» **Problem requirements**: Reproduce each line exactly. Skip none.

» **Data rows**:

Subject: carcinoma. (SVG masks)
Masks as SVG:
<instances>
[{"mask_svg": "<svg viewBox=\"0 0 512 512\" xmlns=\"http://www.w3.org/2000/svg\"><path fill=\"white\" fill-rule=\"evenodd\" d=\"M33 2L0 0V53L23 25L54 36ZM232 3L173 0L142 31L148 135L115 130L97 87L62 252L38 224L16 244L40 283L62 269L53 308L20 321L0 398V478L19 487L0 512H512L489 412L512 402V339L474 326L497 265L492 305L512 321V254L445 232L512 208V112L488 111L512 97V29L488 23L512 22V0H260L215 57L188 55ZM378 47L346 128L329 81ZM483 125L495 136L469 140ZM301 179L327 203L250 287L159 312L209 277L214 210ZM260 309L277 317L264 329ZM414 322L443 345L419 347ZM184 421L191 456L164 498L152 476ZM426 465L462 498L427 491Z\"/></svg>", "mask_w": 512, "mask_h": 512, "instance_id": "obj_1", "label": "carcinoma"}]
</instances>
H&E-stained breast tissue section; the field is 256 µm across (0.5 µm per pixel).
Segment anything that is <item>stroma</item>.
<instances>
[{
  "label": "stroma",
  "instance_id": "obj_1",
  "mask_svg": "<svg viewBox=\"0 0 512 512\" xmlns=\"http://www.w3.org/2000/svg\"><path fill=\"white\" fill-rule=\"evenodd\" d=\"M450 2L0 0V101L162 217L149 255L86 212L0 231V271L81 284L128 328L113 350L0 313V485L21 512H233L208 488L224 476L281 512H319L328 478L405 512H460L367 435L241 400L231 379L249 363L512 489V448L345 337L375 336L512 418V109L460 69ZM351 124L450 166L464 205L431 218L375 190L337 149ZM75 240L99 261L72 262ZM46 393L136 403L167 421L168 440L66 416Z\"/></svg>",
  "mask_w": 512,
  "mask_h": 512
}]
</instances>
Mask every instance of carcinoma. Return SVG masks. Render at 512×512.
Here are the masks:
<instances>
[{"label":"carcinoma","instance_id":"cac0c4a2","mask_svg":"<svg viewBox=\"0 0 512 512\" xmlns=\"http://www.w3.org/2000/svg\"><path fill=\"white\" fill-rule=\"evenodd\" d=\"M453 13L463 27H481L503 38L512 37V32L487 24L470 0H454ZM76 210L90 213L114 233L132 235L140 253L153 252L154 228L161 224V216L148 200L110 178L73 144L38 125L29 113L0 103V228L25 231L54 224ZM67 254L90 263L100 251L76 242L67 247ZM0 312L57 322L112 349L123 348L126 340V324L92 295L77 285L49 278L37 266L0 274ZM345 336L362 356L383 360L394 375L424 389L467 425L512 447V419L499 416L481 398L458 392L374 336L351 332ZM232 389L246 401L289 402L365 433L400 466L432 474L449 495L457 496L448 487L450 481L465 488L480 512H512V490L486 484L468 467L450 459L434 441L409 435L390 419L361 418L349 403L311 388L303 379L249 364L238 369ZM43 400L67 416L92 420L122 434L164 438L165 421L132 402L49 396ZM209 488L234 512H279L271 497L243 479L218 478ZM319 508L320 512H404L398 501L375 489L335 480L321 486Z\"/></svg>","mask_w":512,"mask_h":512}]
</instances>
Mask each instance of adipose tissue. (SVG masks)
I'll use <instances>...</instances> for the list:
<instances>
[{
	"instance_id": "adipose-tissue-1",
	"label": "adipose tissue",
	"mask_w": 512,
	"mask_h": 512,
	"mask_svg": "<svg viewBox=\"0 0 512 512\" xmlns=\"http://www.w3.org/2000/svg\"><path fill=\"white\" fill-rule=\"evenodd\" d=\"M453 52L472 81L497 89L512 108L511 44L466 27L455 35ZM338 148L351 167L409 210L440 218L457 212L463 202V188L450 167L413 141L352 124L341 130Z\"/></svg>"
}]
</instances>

» **Written answer**:
Subject: carcinoma. (SVG masks)
Masks as SVG:
<instances>
[{"mask_svg": "<svg viewBox=\"0 0 512 512\" xmlns=\"http://www.w3.org/2000/svg\"><path fill=\"white\" fill-rule=\"evenodd\" d=\"M33 2L0 0V53L23 25L54 36ZM232 3L173 0L142 31L148 135L115 130L97 87L62 252L38 224L16 244L40 283L62 269L53 308L20 321L0 398V478L19 487L0 512H512L489 412L512 402V339L474 326L497 265L492 305L512 321V254L445 232L512 208V112L488 111L512 97V29L488 23L512 22V0H260L215 57L188 55ZM378 47L346 128L329 81ZM483 125L495 136L469 140ZM301 179L327 203L250 287L159 312L209 277L214 210ZM260 309L277 317L264 329ZM414 322L443 345L419 347ZM184 421L191 456L164 498L152 476ZM426 465L462 498L427 491Z\"/></svg>", "mask_w": 512, "mask_h": 512, "instance_id": "obj_1", "label": "carcinoma"}]
</instances>
H&E-stained breast tissue section; the field is 256 µm across (0.5 µm per pixel).
Segment anything that is <item>stroma</item>.
<instances>
[{
  "label": "stroma",
  "instance_id": "obj_1",
  "mask_svg": "<svg viewBox=\"0 0 512 512\" xmlns=\"http://www.w3.org/2000/svg\"><path fill=\"white\" fill-rule=\"evenodd\" d=\"M450 2L0 0V101L162 217L149 255L86 212L0 231V271L81 284L128 328L113 350L0 313V485L21 512H233L208 488L224 476L281 512H319L328 478L405 512H460L367 435L241 400L231 379L249 363L512 489V448L345 337L375 336L512 418V109L460 69ZM351 124L450 166L464 205L431 218L375 190L337 149ZM75 240L99 261L72 262ZM46 393L136 403L167 421L168 440L66 416Z\"/></svg>",
  "mask_w": 512,
  "mask_h": 512
}]
</instances>
Mask every instance of carcinoma. Return SVG masks. Render at 512×512.
Here are the masks:
<instances>
[{"label":"carcinoma","instance_id":"cac0c4a2","mask_svg":"<svg viewBox=\"0 0 512 512\" xmlns=\"http://www.w3.org/2000/svg\"><path fill=\"white\" fill-rule=\"evenodd\" d=\"M453 13L463 27H481L503 38L512 37V32L487 24L470 0H454ZM76 210L90 213L114 233L132 235L140 253L153 252L154 228L161 224V216L148 200L110 178L73 144L38 125L29 113L0 103V228L25 231L54 224ZM67 254L90 263L100 251L76 242L67 247ZM0 312L57 322L112 349L123 348L126 340V324L92 295L77 285L49 278L37 266L0 274ZM345 336L362 356L383 360L394 375L424 389L467 425L512 447V419L499 416L481 398L458 392L374 336L351 332ZM232 389L246 401L289 402L365 433L400 466L432 474L449 495L457 496L448 487L450 481L465 488L480 512H512V490L486 484L468 467L450 459L434 441L409 435L390 419L361 418L349 403L311 388L303 379L249 364L238 369ZM43 400L67 416L92 420L122 434L164 438L165 421L132 402L49 396ZM209 488L234 512H279L271 497L243 479L218 478ZM319 508L320 512H404L398 501L375 489L335 480L321 486Z\"/></svg>","mask_w":512,"mask_h":512}]
</instances>
Mask each instance of adipose tissue. (SVG masks)
I'll use <instances>...</instances> for the list:
<instances>
[{
	"instance_id": "adipose-tissue-1",
	"label": "adipose tissue",
	"mask_w": 512,
	"mask_h": 512,
	"mask_svg": "<svg viewBox=\"0 0 512 512\" xmlns=\"http://www.w3.org/2000/svg\"><path fill=\"white\" fill-rule=\"evenodd\" d=\"M453 52L472 81L497 89L512 108L511 44L466 27L455 35ZM338 148L351 167L409 210L440 218L457 212L463 202V188L450 167L413 141L352 124L341 130Z\"/></svg>"
}]
</instances>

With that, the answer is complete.